*** Opening of RECORD SET ***

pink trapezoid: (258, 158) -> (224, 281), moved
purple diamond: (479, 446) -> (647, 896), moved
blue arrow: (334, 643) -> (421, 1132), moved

*** Close of RECORD SET ***
*** Opening of RECORD SET ***

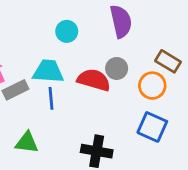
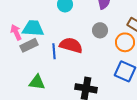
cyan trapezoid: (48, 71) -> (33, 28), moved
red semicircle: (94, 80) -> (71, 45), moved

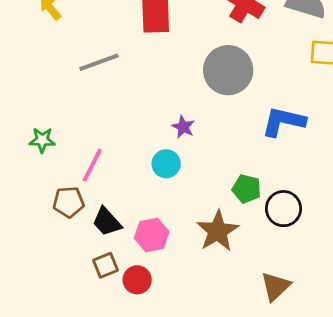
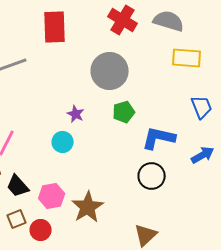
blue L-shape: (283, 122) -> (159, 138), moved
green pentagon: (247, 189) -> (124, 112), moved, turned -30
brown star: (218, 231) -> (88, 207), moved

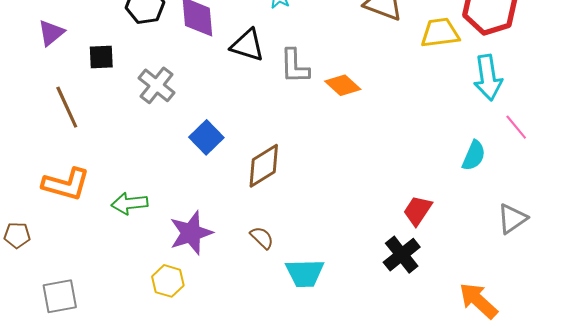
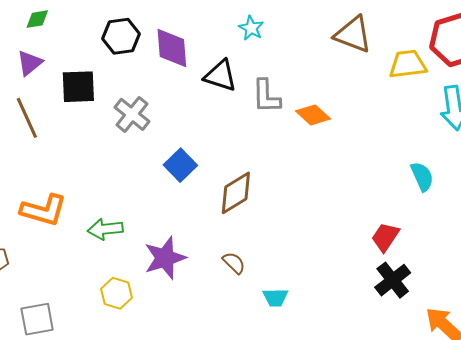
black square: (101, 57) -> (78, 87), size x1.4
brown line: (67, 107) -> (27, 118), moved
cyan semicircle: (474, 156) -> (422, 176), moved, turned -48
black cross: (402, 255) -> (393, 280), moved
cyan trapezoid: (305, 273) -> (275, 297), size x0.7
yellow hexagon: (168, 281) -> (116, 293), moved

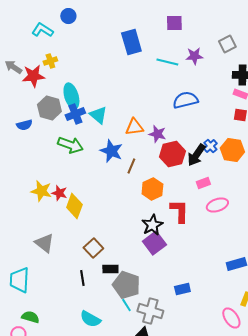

*** Close of RECORD SET ***

YOUR INSTRUCTIONS:
The lines holding the string "cyan" are what is needed from the material above.

TASK RESULT:
cyan trapezoid: (48, 71) -> (33, 28), moved
cyan semicircle: (474, 156) -> (422, 176), moved, turned -48
cyan trapezoid: (305, 273) -> (275, 297), size x0.7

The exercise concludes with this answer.